#### Material for the task

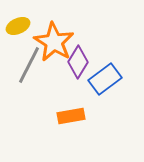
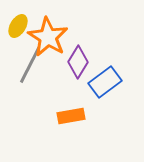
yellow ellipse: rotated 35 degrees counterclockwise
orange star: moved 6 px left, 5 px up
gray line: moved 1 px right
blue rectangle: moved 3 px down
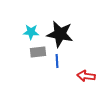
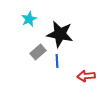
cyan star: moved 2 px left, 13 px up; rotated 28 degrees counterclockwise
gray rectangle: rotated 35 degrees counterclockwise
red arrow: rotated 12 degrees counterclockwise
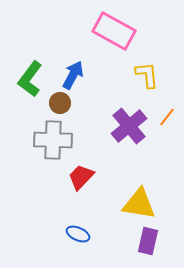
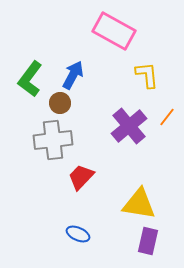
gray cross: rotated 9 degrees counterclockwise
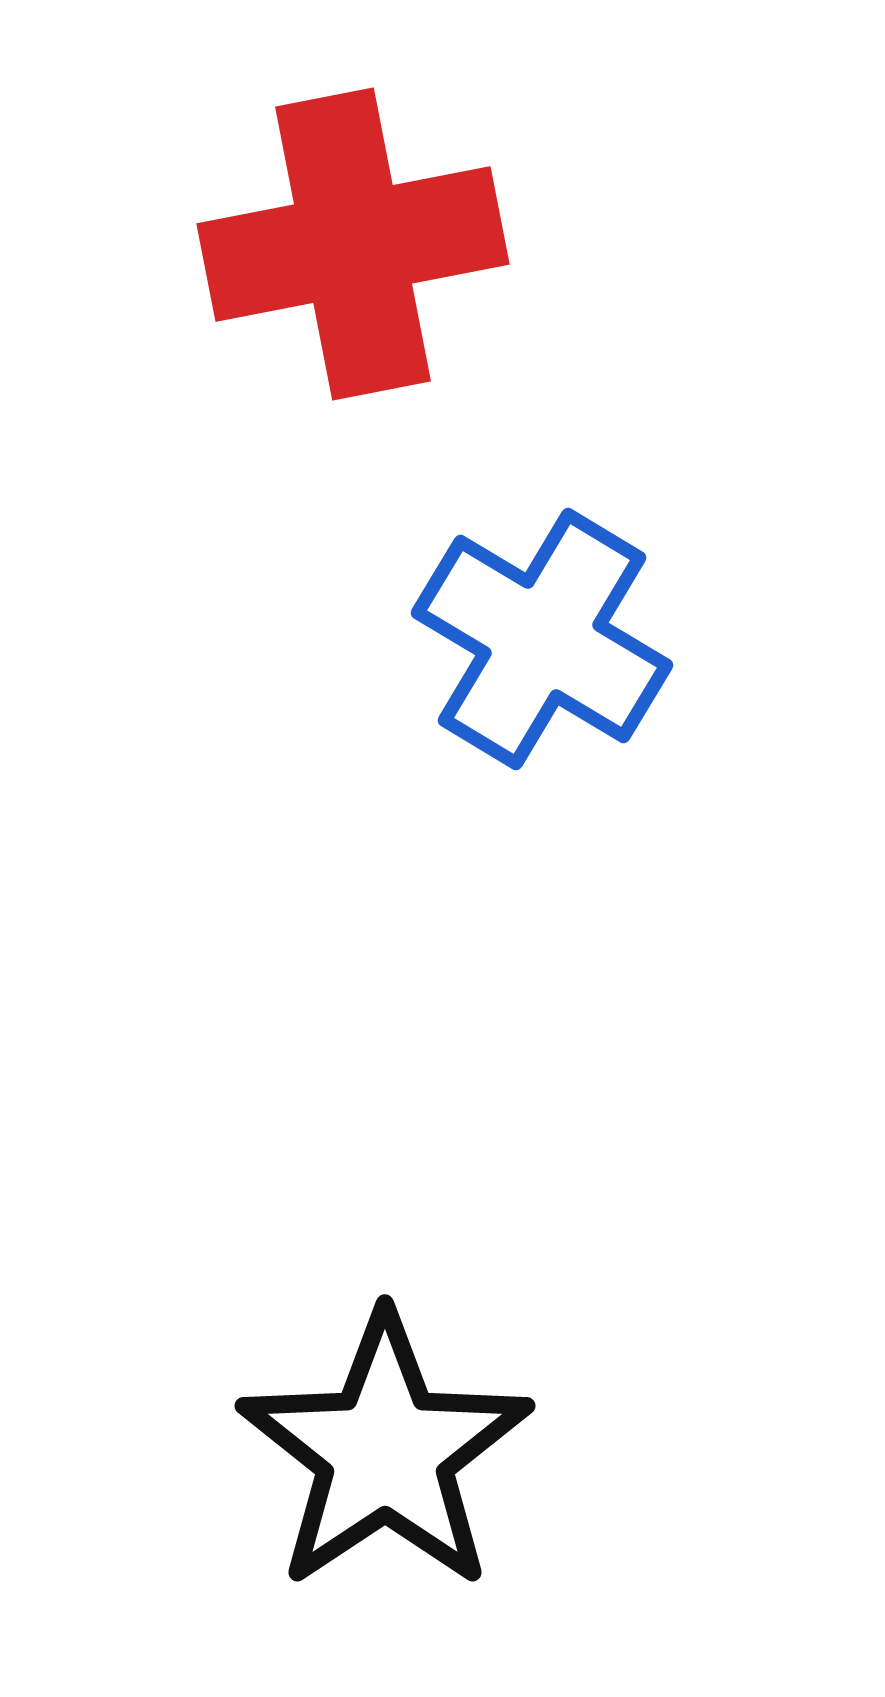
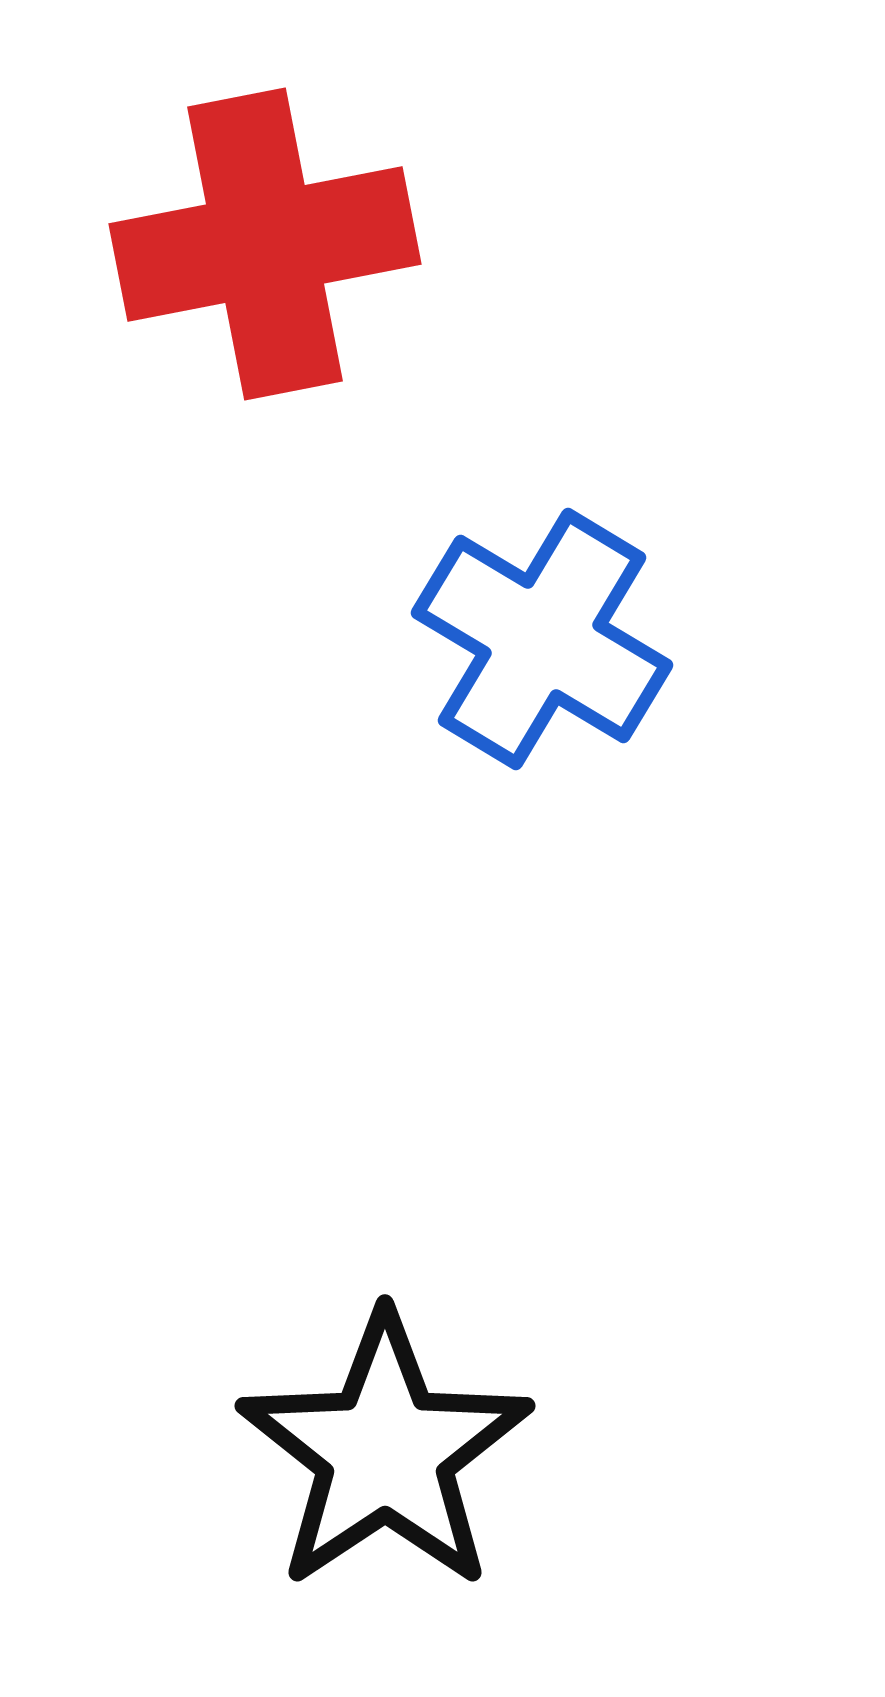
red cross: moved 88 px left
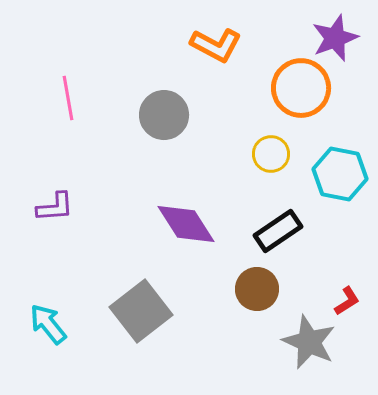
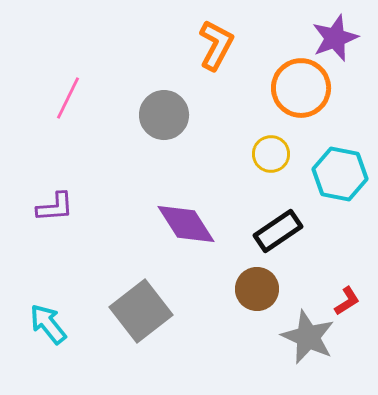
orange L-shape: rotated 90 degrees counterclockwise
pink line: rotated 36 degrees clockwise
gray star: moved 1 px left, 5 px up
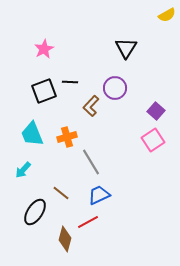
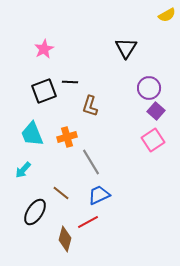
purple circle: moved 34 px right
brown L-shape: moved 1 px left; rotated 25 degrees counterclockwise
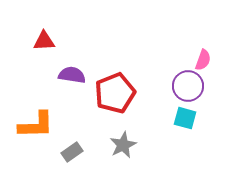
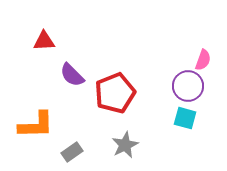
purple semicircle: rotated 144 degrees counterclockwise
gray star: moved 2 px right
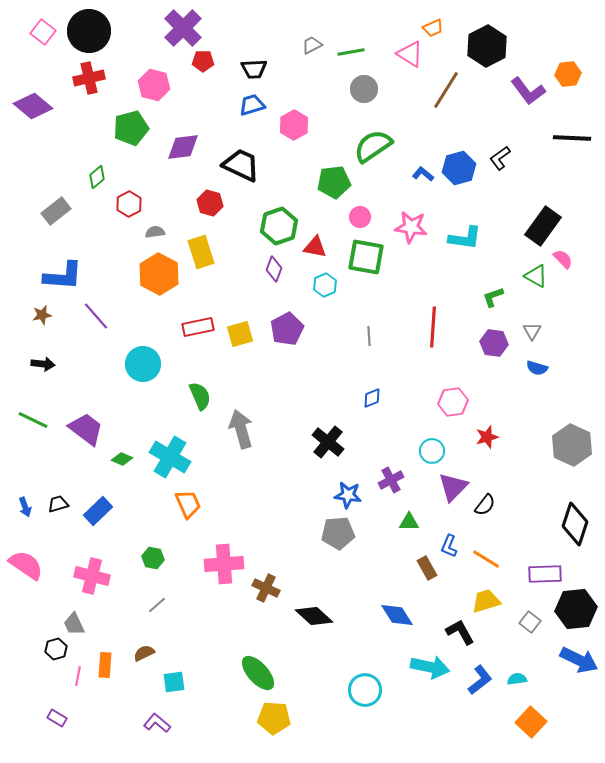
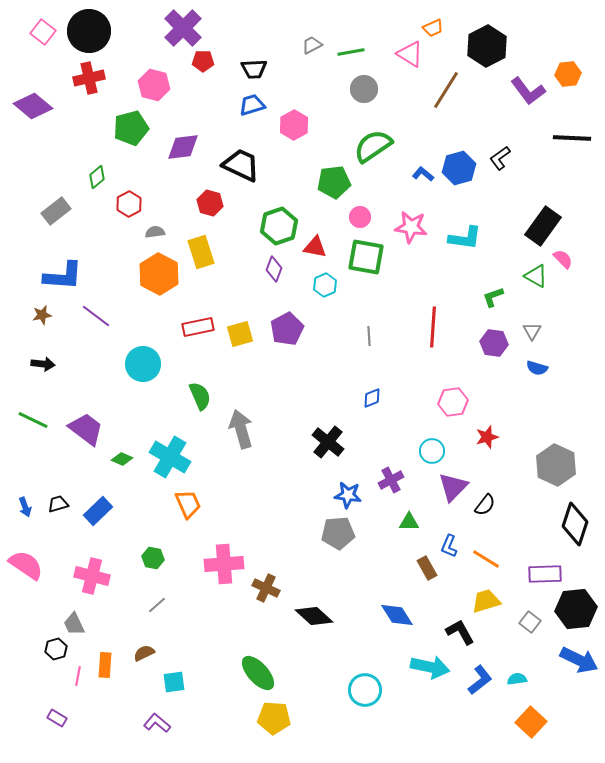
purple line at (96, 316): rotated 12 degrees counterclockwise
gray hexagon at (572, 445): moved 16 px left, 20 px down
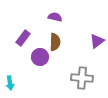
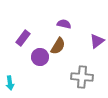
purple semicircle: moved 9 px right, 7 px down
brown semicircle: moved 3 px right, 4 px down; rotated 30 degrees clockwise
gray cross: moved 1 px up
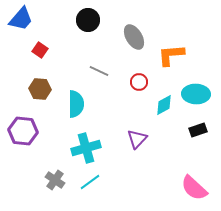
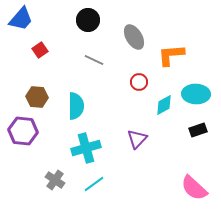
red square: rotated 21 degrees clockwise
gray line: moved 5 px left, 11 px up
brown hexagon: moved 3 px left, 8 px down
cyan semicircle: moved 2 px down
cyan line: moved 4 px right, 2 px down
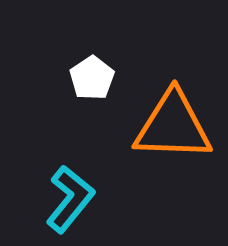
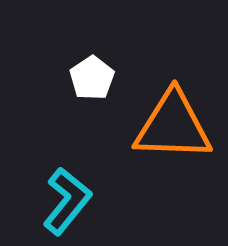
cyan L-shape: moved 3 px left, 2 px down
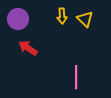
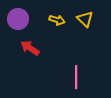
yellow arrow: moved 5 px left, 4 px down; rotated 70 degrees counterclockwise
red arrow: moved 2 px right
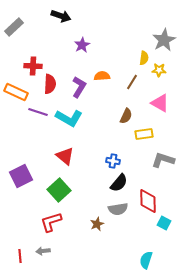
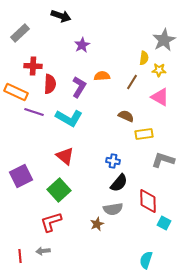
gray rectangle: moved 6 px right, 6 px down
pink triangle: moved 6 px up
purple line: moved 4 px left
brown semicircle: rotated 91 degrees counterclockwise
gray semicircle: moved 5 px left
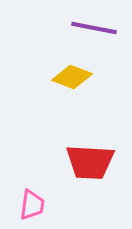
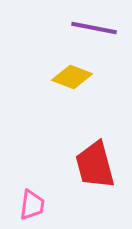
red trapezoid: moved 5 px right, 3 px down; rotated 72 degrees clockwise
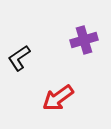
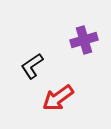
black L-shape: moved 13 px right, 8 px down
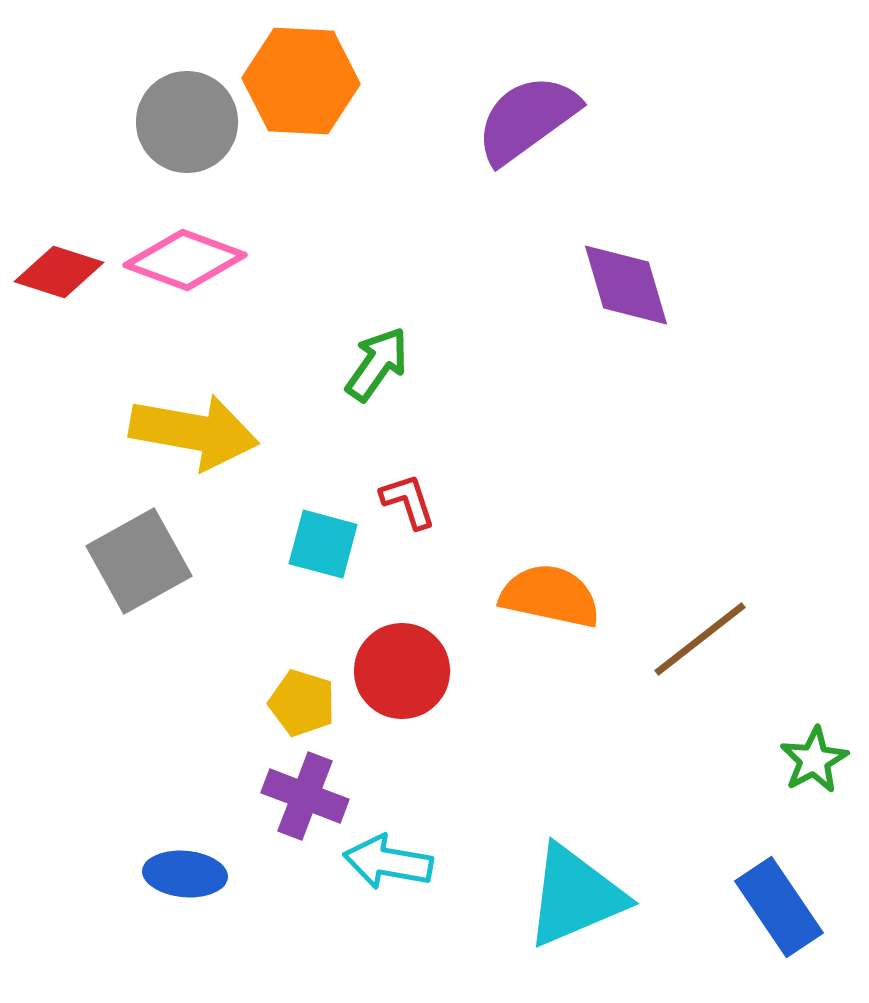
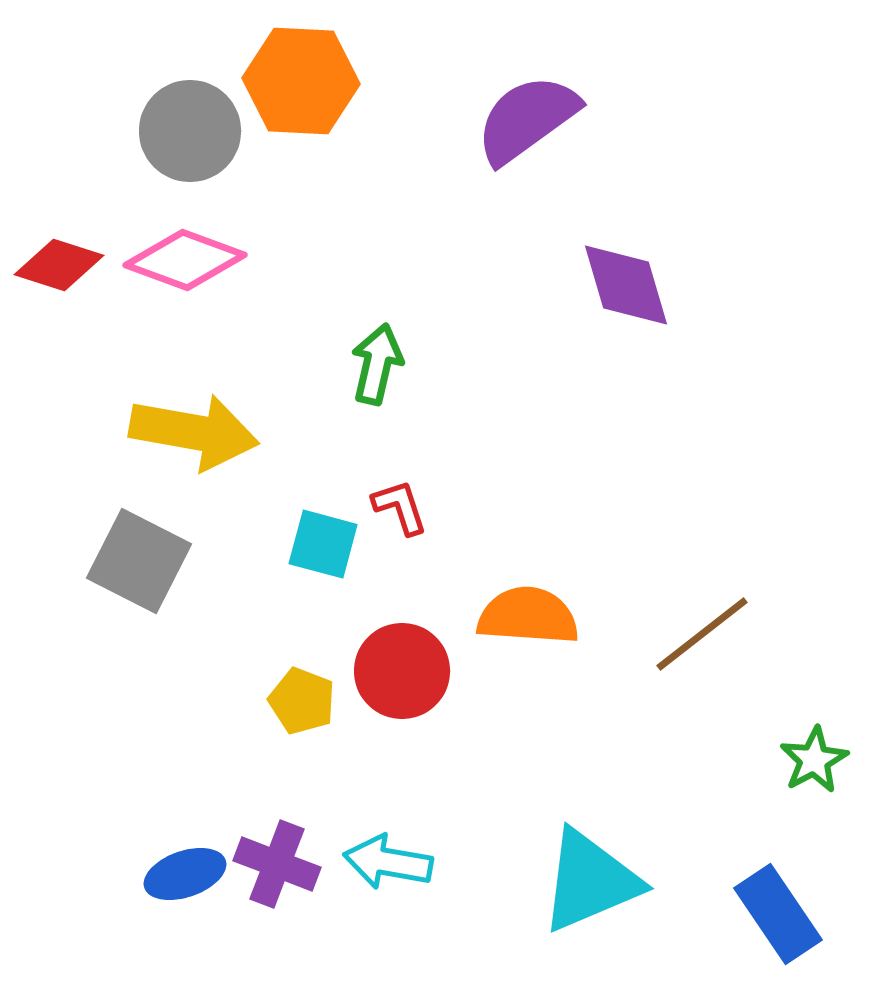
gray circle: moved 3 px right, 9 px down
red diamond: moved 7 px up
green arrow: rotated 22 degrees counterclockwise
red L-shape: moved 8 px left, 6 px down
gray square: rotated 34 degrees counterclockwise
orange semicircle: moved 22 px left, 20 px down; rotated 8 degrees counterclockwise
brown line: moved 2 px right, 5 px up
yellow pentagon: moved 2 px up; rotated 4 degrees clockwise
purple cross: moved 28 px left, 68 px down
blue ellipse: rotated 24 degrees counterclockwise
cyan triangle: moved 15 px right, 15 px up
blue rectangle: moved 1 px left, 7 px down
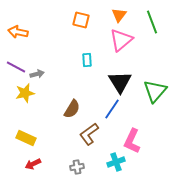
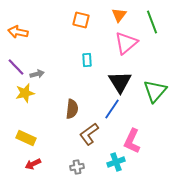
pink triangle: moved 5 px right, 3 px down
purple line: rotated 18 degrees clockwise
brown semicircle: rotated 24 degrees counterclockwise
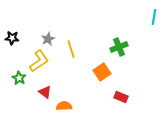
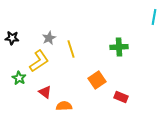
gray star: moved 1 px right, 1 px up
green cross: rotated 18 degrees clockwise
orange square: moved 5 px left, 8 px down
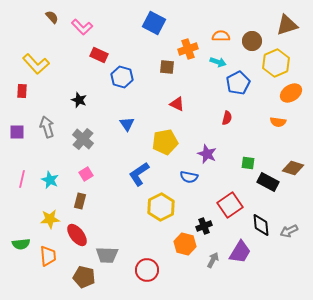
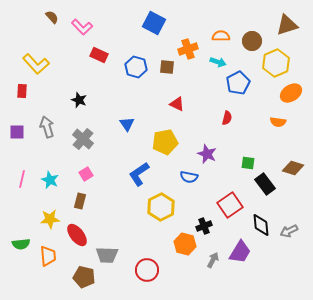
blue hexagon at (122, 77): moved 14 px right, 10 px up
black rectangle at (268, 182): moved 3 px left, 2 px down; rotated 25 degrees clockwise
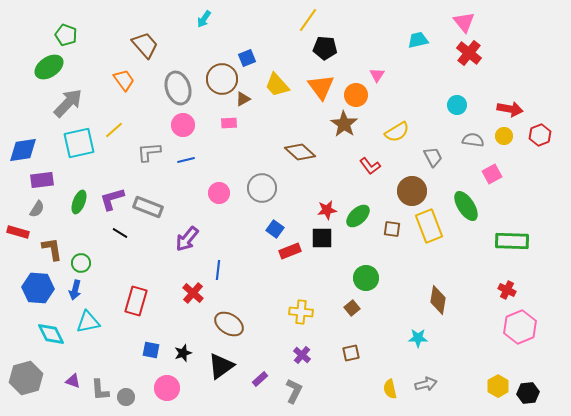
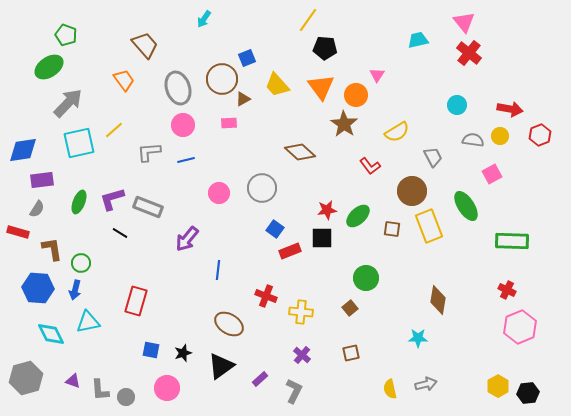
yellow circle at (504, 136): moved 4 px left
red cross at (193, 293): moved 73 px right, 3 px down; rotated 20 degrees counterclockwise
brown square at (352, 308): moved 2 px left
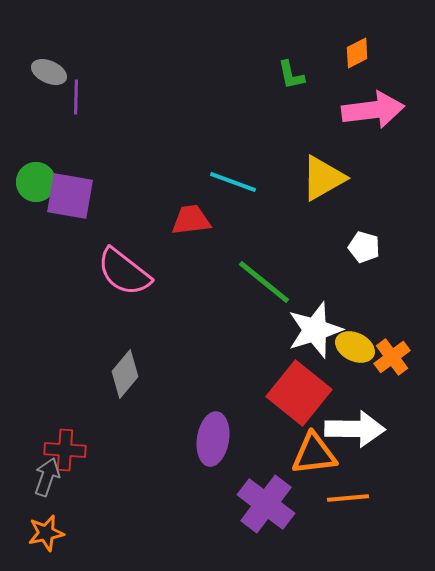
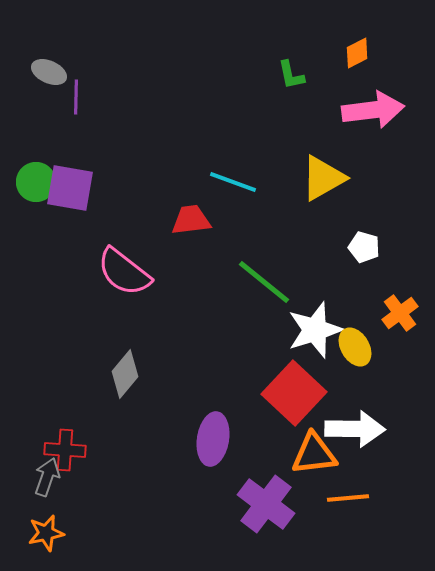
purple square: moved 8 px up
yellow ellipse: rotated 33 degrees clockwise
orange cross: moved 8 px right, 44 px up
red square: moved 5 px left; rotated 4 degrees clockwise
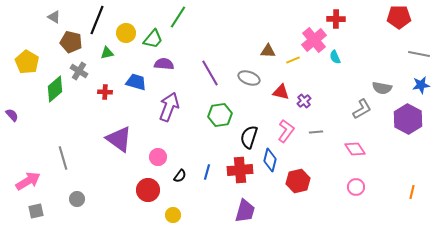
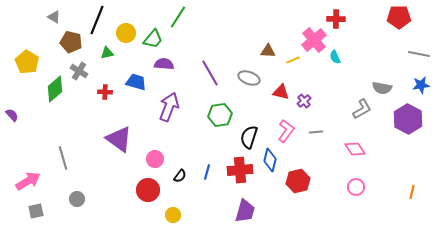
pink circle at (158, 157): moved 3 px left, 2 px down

########

Work to be completed — Count the lines in the entries that hold the word "pink", and give nothing but the total.

Reply to the task — 4